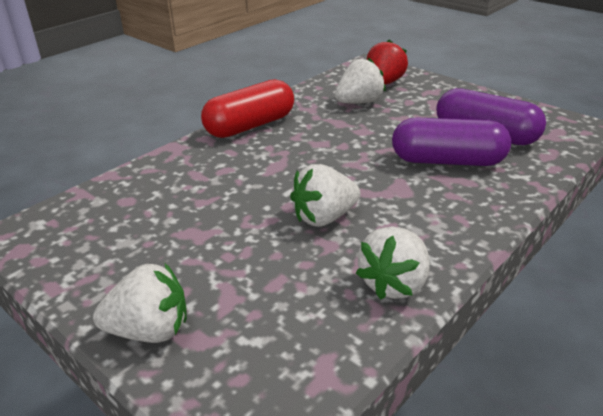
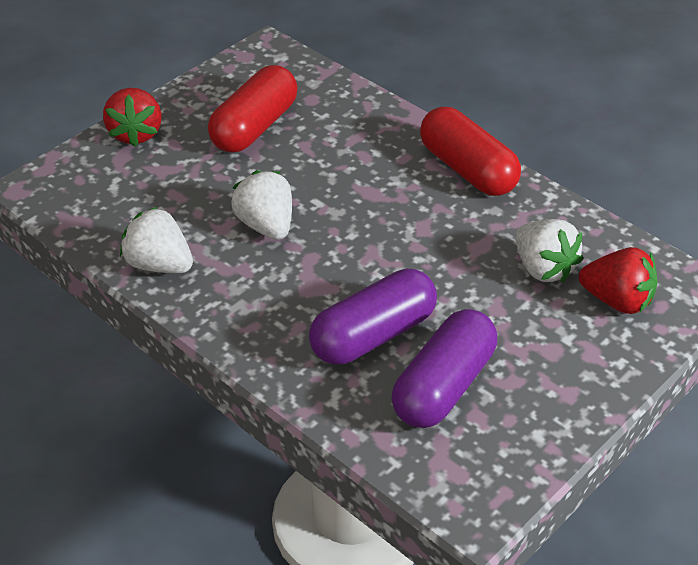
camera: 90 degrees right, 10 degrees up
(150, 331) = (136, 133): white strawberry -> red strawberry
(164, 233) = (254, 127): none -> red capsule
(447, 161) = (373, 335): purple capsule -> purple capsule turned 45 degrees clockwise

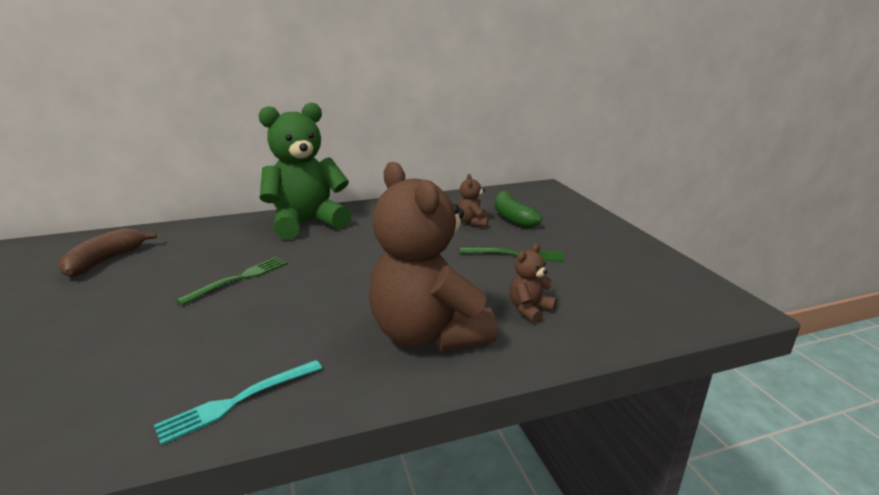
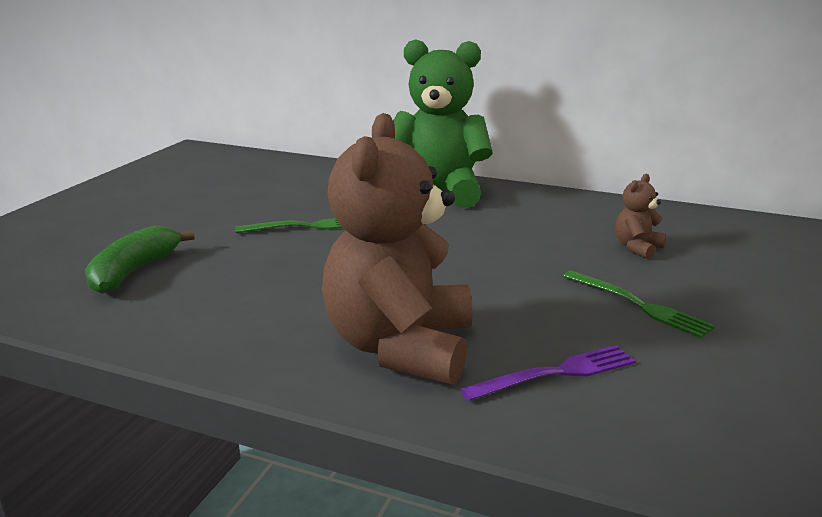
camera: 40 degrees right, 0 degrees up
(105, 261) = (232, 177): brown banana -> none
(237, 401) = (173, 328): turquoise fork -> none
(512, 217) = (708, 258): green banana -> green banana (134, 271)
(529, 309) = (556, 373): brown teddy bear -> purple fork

--------------------------------

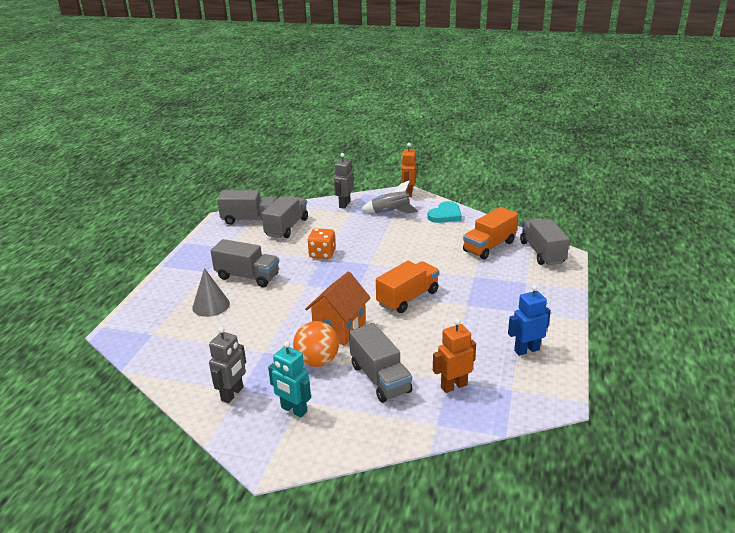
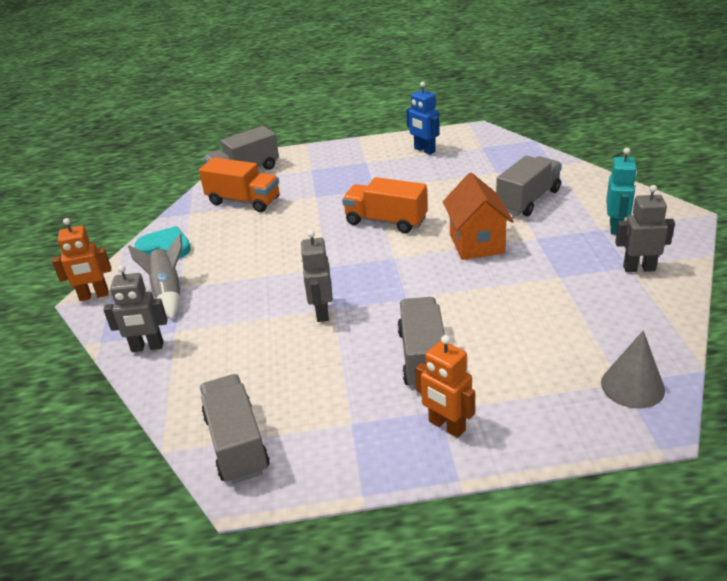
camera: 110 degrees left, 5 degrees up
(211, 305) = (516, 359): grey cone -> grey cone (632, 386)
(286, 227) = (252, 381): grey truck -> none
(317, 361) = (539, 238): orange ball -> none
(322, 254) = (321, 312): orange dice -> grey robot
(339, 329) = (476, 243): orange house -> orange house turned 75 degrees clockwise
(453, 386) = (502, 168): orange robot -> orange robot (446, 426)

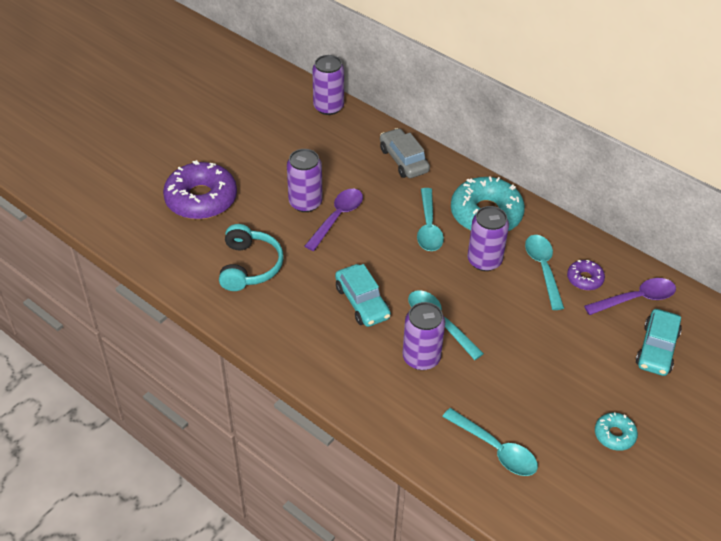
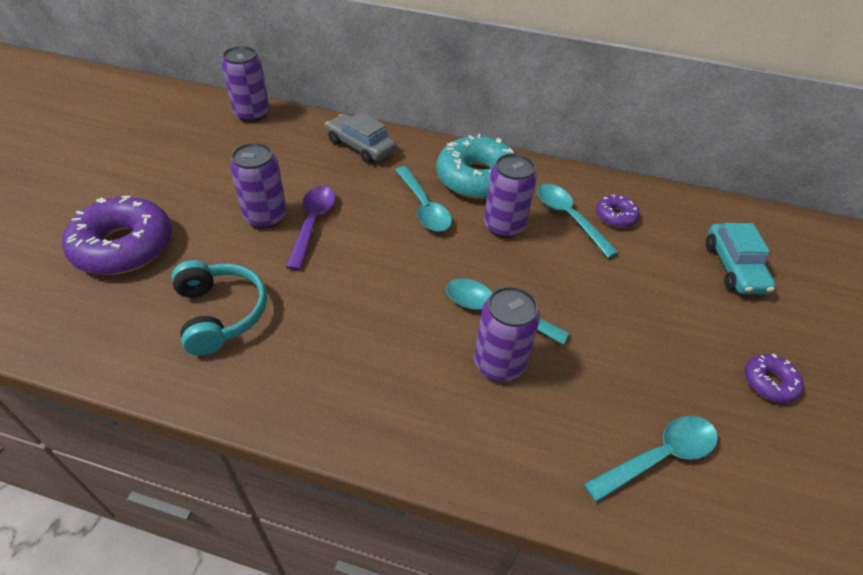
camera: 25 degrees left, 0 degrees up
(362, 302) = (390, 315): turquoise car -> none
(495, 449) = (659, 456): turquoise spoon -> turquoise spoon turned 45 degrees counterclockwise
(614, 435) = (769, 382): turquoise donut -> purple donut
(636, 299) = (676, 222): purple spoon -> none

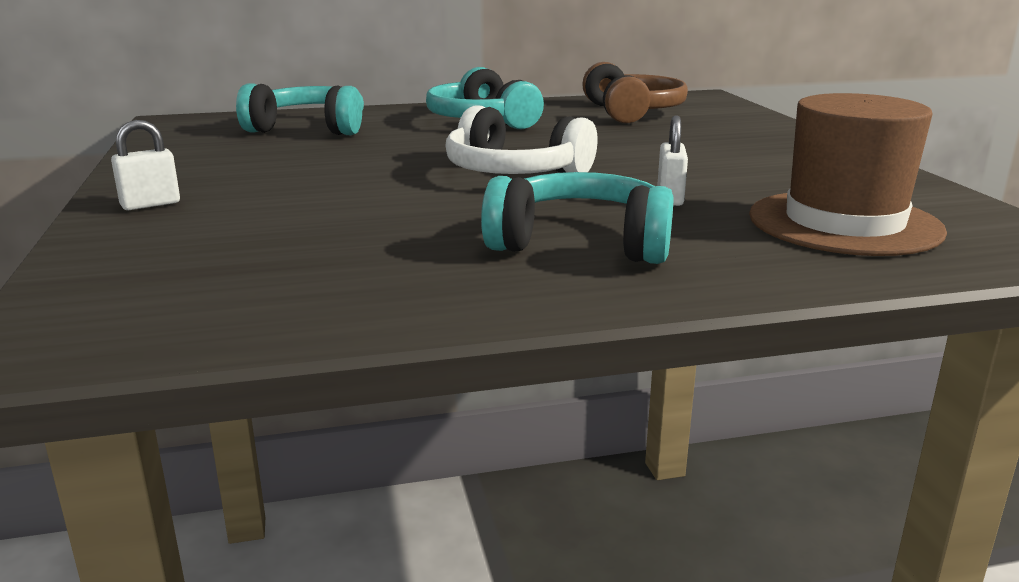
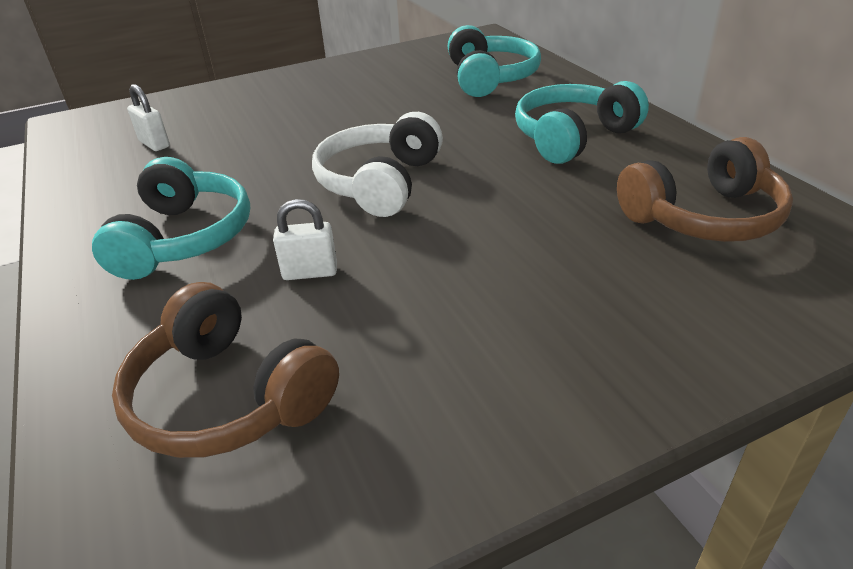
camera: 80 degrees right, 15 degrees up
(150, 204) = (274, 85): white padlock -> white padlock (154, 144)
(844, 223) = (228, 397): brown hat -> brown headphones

--------------------------------

**ACTION ITEM**
In the listing above, find the line containing "(150, 331) = (136, 133): white" and the line containing "(105, 261) = (232, 177): brown banana -> none", then output those two lines and everything between them exactly as written, without the images.

**RESPONSE FOR THIS EXERCISE**
(150, 331) = (136, 133): white strawberry -> red strawberry
(164, 233) = (254, 127): none -> red capsule
(447, 161) = (373, 335): purple capsule -> purple capsule turned 45 degrees clockwise

camera: 40 degrees right, 0 degrees up
(105, 261) = (232, 177): brown banana -> none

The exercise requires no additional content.